___ Material for this exercise
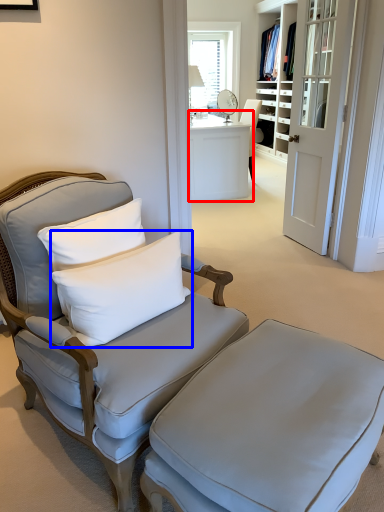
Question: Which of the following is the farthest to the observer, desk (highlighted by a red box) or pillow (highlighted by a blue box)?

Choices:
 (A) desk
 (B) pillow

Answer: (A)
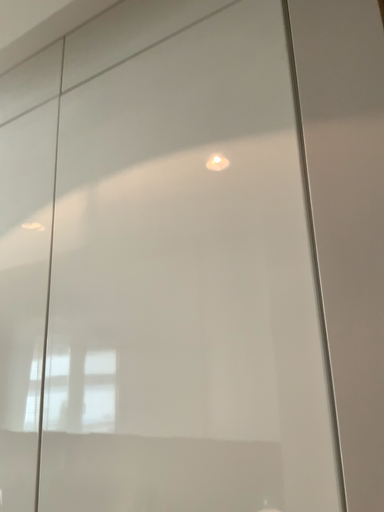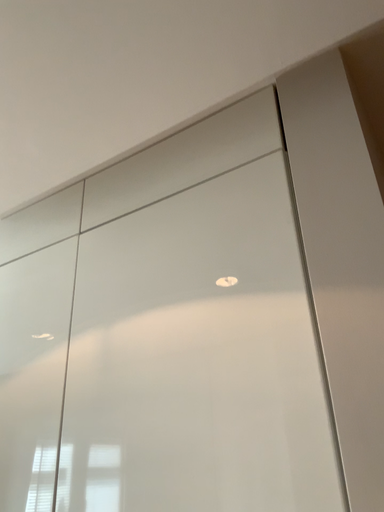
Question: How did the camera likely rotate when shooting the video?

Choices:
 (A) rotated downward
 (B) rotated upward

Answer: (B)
______
___ Material for this exercise
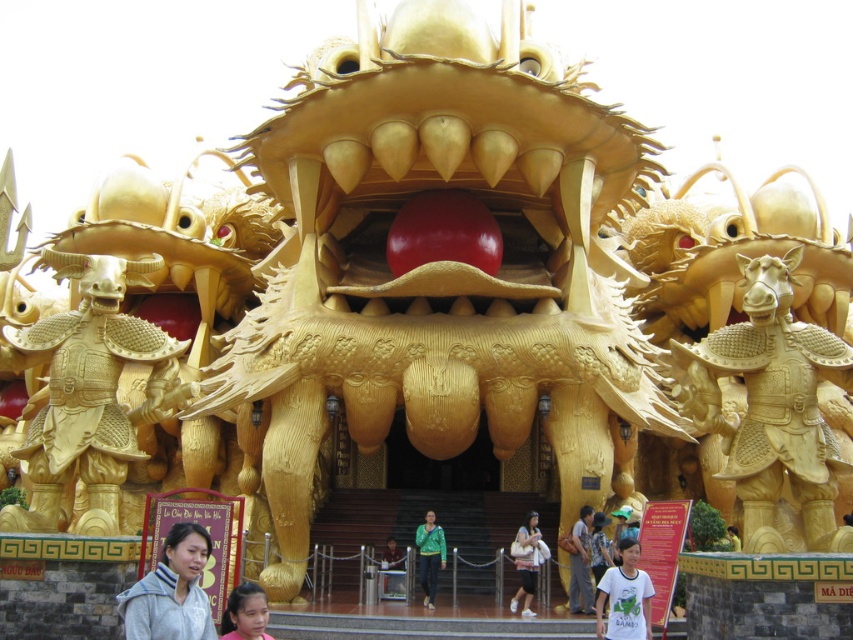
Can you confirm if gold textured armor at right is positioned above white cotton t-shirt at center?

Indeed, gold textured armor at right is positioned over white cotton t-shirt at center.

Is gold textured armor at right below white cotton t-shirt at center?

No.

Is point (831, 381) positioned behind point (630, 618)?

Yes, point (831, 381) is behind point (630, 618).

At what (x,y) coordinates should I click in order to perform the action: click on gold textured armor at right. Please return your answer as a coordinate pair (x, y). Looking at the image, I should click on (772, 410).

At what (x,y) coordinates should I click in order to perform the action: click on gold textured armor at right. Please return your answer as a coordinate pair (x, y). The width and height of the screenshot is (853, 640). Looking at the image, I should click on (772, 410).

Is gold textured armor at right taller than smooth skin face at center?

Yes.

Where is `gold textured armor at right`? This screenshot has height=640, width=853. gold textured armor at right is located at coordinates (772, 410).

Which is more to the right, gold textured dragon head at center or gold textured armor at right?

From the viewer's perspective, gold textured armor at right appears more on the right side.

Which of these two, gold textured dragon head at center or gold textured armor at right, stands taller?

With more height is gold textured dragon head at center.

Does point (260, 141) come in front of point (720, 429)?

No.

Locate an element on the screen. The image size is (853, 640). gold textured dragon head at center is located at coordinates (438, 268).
______
:: What you need to do ::
Count the lines of the listing above that contain the string "pillow", and give only that number.

:: Answer below ::
2